Exercise instructions
Your answer must hold only the lines below from the line containing "camera: 75 degrees right, 10 degrees up" through the line containing "(307, 310) = (338, 504): blue boat -> none", each reproduced exactly.

Collected data entries
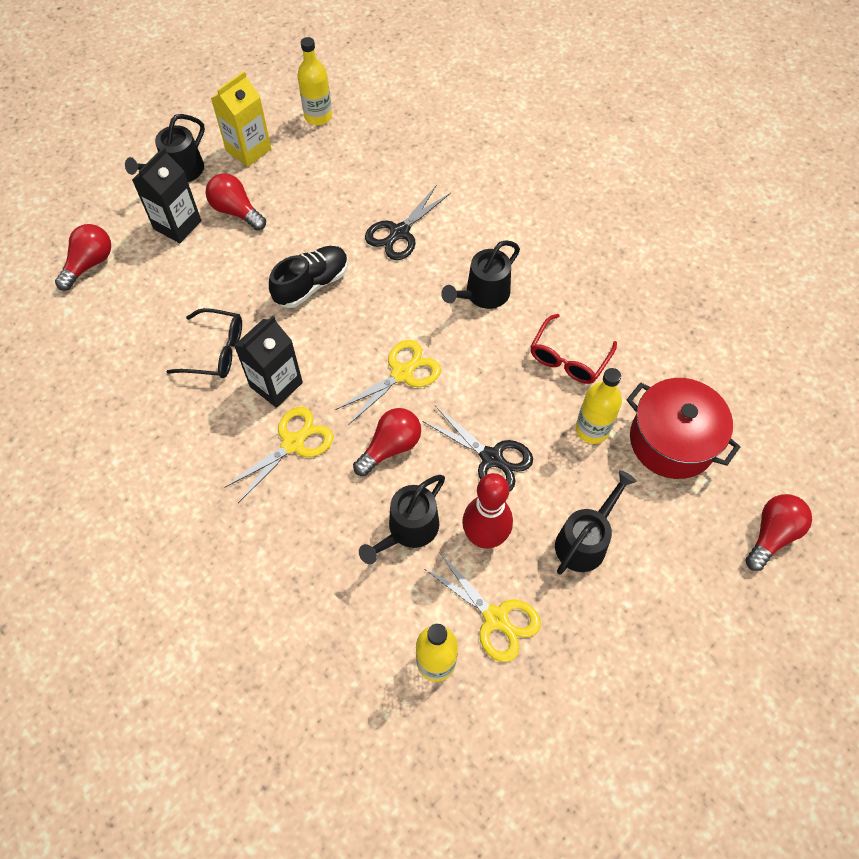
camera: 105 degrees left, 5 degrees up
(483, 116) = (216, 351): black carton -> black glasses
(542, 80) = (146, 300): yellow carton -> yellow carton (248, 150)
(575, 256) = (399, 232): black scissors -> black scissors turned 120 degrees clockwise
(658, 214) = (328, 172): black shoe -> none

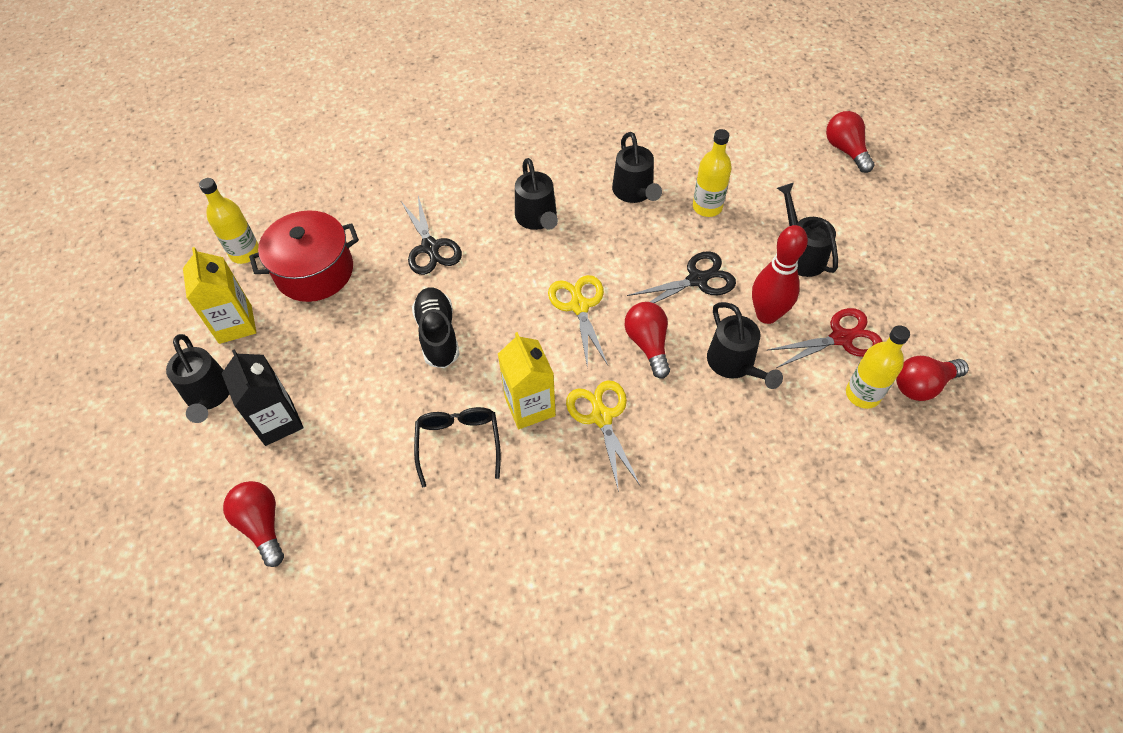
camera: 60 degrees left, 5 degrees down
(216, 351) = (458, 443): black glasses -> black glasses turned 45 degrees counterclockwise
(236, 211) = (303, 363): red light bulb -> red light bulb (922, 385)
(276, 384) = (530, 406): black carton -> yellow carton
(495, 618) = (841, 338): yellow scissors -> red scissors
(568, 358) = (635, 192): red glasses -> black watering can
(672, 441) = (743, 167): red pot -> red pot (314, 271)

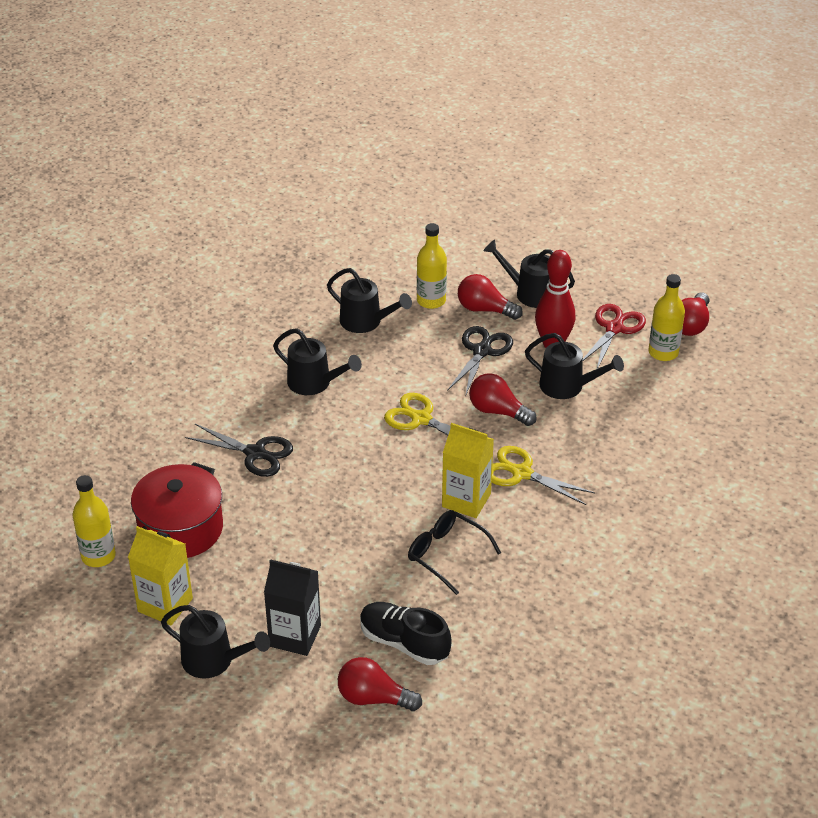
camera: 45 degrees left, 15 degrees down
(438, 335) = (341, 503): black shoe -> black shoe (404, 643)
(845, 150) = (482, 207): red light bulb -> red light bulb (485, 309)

==

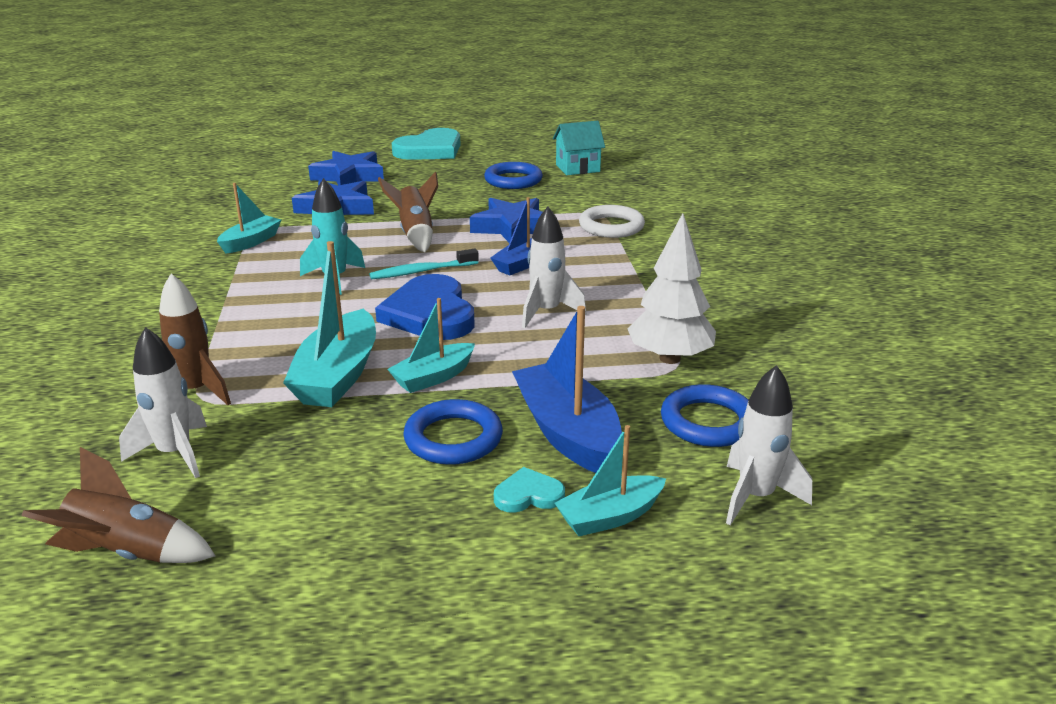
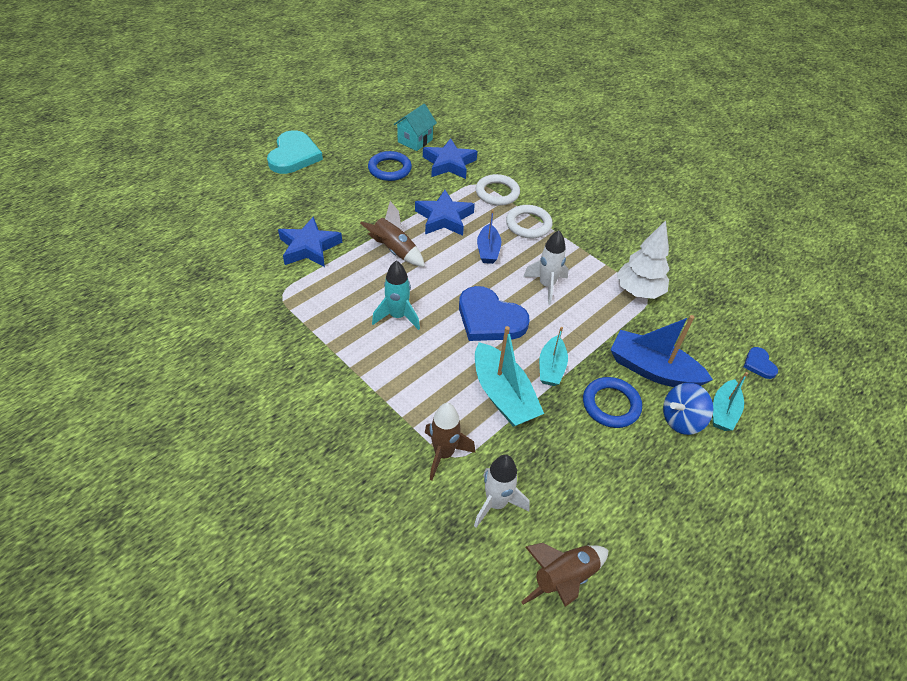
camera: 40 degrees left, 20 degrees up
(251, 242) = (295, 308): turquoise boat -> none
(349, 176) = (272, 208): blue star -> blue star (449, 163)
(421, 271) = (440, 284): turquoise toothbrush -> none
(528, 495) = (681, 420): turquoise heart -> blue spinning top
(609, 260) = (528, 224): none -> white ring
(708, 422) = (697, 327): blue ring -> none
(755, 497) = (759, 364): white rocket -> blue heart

...

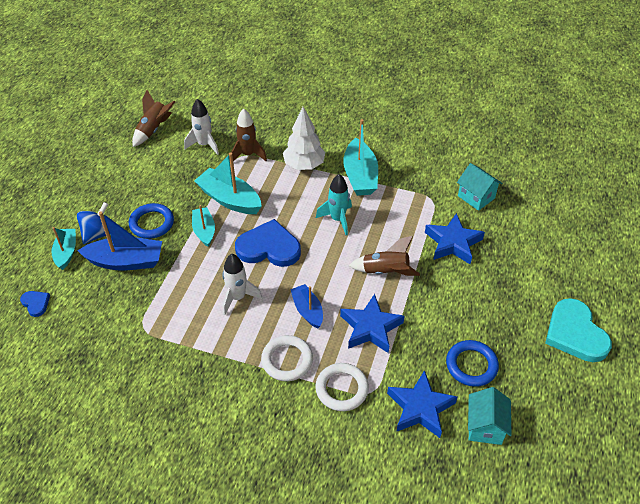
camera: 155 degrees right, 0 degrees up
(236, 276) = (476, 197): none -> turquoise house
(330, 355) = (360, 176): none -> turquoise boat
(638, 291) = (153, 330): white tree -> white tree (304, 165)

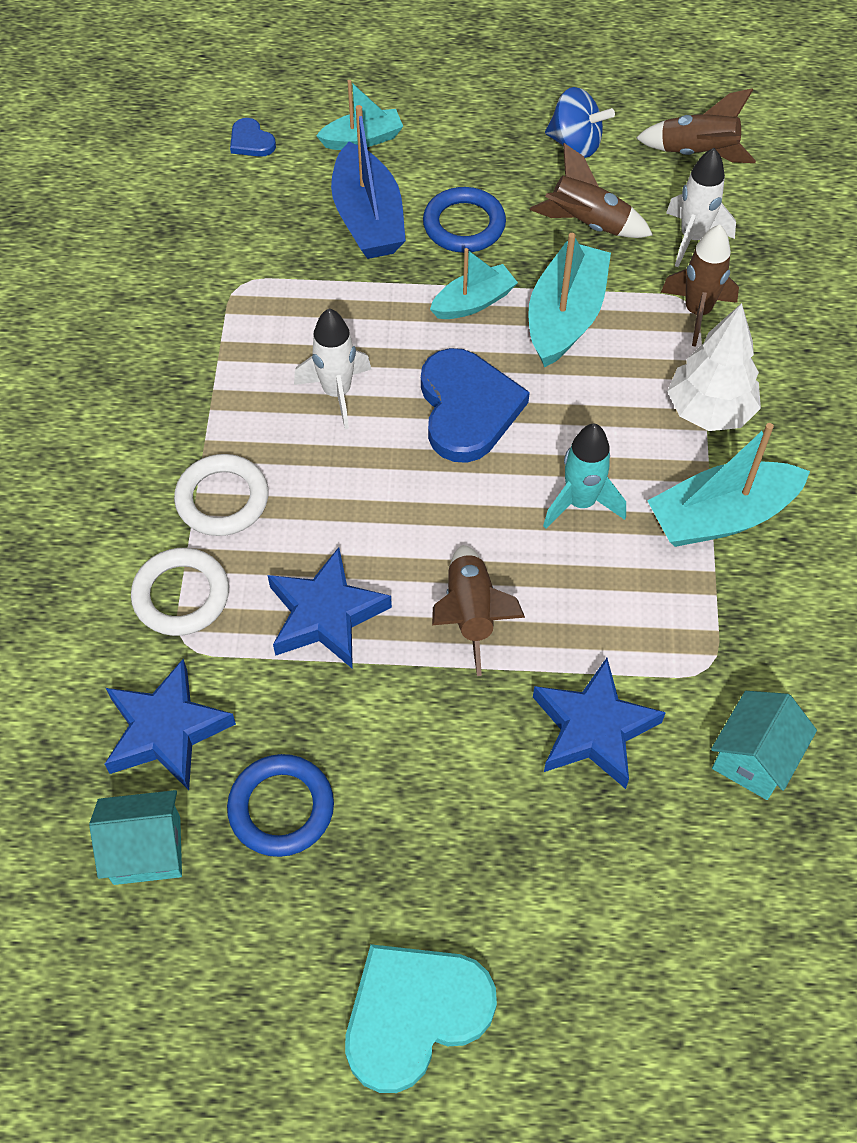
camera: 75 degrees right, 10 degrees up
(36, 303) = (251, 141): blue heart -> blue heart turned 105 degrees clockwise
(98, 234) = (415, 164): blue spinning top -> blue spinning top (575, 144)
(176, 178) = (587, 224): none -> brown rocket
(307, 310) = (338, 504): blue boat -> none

The completed task
camera: 75 degrees right, 10 degrees up
(36, 303) = (251, 141): blue heart -> blue heart turned 105 degrees clockwise
(98, 234) = (415, 164): blue spinning top -> blue spinning top (575, 144)
(176, 178) = (587, 224): none -> brown rocket
(307, 310) = (338, 504): blue boat -> none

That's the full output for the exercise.